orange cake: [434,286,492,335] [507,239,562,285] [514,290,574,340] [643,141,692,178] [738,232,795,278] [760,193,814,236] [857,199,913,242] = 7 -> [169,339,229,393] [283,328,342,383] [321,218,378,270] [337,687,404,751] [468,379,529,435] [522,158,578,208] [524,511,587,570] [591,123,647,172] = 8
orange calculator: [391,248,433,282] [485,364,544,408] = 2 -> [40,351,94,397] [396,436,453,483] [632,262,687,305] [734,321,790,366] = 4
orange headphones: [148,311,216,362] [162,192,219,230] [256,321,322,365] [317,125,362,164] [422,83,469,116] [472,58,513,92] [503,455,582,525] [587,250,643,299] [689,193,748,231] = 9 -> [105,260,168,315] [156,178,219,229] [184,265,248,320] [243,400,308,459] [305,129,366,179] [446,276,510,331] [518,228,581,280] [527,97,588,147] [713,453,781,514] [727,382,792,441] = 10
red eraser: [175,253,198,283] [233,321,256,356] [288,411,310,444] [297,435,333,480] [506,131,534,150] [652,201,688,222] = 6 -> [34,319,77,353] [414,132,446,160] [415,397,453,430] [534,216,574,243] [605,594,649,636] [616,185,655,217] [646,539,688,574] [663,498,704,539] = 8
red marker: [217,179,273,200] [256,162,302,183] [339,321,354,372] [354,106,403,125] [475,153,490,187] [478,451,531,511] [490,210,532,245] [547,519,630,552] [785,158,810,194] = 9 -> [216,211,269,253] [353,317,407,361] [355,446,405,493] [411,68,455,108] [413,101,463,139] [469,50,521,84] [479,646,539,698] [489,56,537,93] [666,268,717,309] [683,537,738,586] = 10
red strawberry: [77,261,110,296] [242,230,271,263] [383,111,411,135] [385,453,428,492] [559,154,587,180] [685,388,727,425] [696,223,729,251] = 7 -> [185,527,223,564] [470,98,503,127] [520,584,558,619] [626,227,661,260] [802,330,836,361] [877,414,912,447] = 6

□ □ □ □ □ □ □

**What this task involves:** Each entry above is to be transcribed without alteration.

**Answer section:**
orange cake: [434,286,492,335] [507,239,562,285] [514,290,574,340] [643,141,692,178] [738,232,795,278] [760,193,814,236] [857,199,913,242] = 7 -> [169,339,229,393] [283,328,342,383] [321,218,378,270] [337,687,404,751] [468,379,529,435] [522,158,578,208] [524,511,587,570] [591,123,647,172] = 8
orange calculator: [391,248,433,282] [485,364,544,408] = 2 -> [40,351,94,397] [396,436,453,483] [632,262,687,305] [734,321,790,366] = 4
orange headphones: [148,311,216,362] [162,192,219,230] [256,321,322,365] [317,125,362,164] [422,83,469,116] [472,58,513,92] [503,455,582,525] [587,250,643,299] [689,193,748,231] = 9 -> [105,260,168,315] [156,178,219,229] [184,265,248,320] [243,400,308,459] [305,129,366,179] [446,276,510,331] [518,228,581,280] [527,97,588,147] [713,453,781,514] [727,382,792,441] = 10
red eraser: [175,253,198,283] [233,321,256,356] [288,411,310,444] [297,435,333,480] [506,131,534,150] [652,201,688,222] = 6 -> [34,319,77,353] [414,132,446,160] [415,397,453,430] [534,216,574,243] [605,594,649,636] [616,185,655,217] [646,539,688,574] [663,498,704,539] = 8
red marker: [217,179,273,200] [256,162,302,183] [339,321,354,372] [354,106,403,125] [475,153,490,187] [478,451,531,511] [490,210,532,245] [547,519,630,552] [785,158,810,194] = 9 -> [216,211,269,253] [353,317,407,361] [355,446,405,493] [411,68,455,108] [413,101,463,139] [469,50,521,84] [479,646,539,698] [489,56,537,93] [666,268,717,309] [683,537,738,586] = 10
red strawberry: [77,261,110,296] [242,230,271,263] [383,111,411,135] [385,453,428,492] [559,154,587,180] [685,388,727,425] [696,223,729,251] = 7 -> [185,527,223,564] [470,98,503,127] [520,584,558,619] [626,227,661,260] [802,330,836,361] [877,414,912,447] = 6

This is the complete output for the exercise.